→ Source material:

--

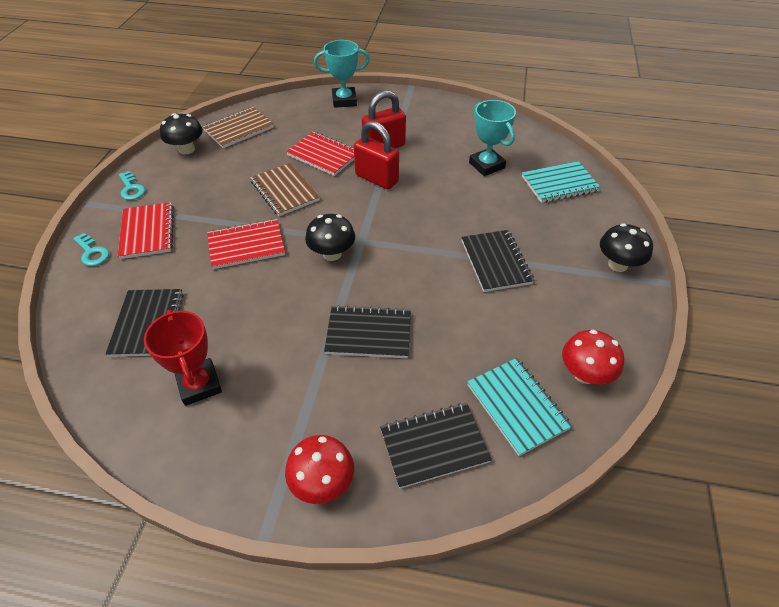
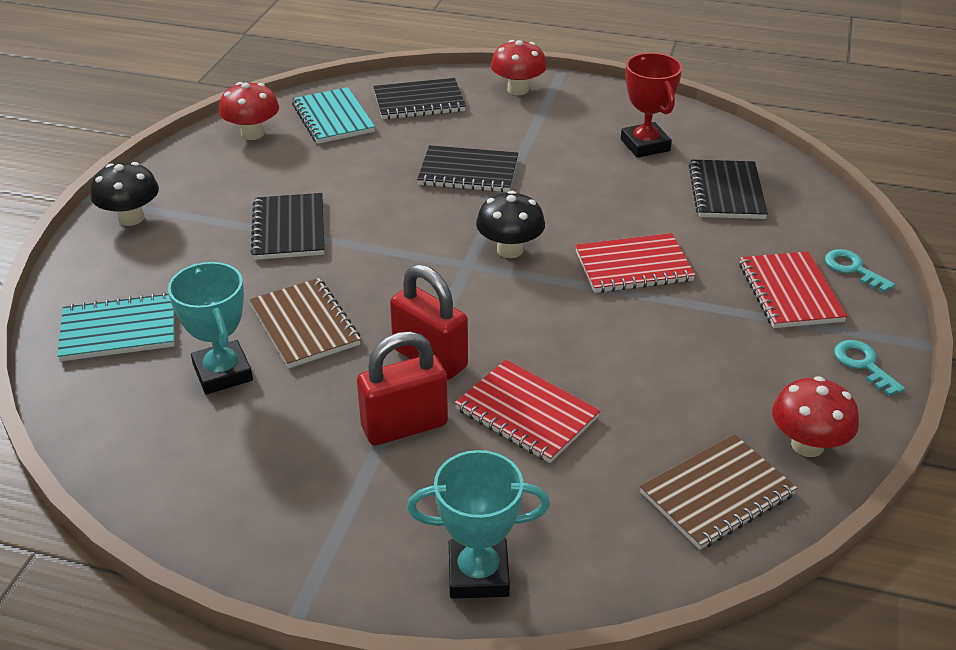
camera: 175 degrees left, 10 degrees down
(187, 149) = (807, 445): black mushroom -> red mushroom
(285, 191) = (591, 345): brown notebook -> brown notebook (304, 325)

--

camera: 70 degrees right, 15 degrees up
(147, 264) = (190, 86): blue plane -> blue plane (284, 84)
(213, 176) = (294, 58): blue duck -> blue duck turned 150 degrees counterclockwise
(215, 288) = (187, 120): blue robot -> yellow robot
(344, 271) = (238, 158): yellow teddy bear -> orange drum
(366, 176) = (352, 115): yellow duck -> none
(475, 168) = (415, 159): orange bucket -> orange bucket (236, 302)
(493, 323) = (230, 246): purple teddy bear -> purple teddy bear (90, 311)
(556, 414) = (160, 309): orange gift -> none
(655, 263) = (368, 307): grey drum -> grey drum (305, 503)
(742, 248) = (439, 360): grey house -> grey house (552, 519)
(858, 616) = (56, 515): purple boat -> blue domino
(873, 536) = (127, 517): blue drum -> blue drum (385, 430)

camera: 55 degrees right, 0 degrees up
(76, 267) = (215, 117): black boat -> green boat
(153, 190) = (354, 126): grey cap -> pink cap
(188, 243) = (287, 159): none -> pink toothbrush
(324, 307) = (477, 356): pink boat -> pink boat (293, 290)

--

→ What you have to do: After locating the line with "camera: 175 degrees left, 10 degrees down" above, return that line and every later line through the one with "(285, 191) = (591, 345): brown", word for word and with nothing else.

→ Answer below:
camera: 175 degrees left, 10 degrees down
(187, 149) = (807, 445): black mushroom -> red mushroom
(285, 191) = (591, 345): brown notebook -> brown notebook (304, 325)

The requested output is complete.